> [Problem requirements] Collect every line below that contains the string "aisis", treating uppercase and lowercase letters as different.

> [Collection entries]

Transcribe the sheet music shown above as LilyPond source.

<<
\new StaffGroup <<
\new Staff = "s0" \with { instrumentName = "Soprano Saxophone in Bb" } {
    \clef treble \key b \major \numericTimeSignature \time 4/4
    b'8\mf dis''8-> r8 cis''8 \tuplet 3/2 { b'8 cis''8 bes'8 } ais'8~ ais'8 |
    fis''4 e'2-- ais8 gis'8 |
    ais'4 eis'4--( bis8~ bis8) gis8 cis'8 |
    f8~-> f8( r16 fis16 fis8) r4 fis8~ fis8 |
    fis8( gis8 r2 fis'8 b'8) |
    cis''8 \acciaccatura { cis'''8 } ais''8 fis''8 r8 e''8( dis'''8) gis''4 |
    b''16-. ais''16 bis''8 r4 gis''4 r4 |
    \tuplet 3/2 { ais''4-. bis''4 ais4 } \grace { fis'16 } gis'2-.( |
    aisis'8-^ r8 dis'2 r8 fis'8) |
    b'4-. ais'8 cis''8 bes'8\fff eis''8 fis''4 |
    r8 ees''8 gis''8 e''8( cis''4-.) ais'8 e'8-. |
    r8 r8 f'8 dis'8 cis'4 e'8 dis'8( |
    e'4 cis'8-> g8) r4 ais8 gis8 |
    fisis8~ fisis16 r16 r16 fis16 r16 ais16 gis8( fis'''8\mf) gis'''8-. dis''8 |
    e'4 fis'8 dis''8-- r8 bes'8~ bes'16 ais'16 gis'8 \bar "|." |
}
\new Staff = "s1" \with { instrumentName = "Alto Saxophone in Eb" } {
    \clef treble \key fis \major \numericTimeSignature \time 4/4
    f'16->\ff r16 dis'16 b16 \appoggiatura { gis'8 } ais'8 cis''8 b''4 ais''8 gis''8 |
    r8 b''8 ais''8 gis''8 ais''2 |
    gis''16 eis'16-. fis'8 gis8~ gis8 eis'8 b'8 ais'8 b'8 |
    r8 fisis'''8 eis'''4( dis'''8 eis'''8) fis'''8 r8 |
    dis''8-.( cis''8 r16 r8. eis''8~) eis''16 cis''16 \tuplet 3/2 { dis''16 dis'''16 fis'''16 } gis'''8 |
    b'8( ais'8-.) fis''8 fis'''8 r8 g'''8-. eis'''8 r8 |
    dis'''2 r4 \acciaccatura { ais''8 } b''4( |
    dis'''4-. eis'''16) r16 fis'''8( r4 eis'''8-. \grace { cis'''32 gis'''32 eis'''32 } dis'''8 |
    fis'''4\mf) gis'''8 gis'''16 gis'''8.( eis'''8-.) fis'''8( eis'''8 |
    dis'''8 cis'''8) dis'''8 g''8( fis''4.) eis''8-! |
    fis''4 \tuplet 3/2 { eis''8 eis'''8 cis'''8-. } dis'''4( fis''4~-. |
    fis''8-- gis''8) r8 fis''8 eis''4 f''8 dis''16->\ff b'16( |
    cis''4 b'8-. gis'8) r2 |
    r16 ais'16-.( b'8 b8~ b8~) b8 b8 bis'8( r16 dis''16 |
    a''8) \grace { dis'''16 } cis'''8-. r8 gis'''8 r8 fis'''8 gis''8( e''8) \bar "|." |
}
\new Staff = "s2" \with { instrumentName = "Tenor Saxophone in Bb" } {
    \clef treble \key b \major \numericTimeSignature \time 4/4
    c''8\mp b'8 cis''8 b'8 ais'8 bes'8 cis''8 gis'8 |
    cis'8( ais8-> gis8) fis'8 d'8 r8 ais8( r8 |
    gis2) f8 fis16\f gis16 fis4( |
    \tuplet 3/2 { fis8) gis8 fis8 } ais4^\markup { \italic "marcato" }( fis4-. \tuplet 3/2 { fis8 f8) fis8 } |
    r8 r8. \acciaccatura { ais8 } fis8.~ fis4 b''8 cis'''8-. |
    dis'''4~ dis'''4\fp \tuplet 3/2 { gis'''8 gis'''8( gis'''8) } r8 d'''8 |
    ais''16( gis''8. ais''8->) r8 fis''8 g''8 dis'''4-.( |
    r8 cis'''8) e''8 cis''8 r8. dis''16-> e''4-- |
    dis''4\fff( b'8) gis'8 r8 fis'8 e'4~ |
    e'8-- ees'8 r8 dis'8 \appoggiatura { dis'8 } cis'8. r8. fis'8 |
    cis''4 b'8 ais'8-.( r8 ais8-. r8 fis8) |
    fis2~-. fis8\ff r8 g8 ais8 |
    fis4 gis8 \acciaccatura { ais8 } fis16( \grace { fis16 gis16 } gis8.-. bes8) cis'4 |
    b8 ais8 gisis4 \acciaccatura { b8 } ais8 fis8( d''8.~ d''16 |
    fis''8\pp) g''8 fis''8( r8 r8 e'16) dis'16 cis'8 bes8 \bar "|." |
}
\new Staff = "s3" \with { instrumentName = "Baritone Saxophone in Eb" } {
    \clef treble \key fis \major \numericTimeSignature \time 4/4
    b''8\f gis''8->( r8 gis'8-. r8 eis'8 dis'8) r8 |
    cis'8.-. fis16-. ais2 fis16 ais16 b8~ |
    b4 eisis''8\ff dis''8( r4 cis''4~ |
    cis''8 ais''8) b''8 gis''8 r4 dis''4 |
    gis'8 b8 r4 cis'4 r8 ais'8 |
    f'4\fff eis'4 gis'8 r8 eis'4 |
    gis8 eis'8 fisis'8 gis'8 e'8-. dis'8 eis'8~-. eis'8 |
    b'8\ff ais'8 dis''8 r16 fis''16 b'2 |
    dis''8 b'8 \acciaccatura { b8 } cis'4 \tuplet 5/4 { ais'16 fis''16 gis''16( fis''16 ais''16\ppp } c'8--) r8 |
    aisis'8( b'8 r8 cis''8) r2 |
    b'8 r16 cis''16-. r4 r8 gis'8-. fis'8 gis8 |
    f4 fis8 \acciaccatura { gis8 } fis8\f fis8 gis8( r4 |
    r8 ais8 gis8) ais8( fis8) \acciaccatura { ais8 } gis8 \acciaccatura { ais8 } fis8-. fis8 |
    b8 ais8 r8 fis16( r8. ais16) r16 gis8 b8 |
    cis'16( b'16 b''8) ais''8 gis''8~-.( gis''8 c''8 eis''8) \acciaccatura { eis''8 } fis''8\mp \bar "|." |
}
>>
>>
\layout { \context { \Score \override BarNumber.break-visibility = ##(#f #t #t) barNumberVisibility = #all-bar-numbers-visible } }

> [Answer to this task]
    aisis'8-^ r8 dis'2 r8 fis'8) |
    aisis'8( b'8 r8 cis''8) r2 |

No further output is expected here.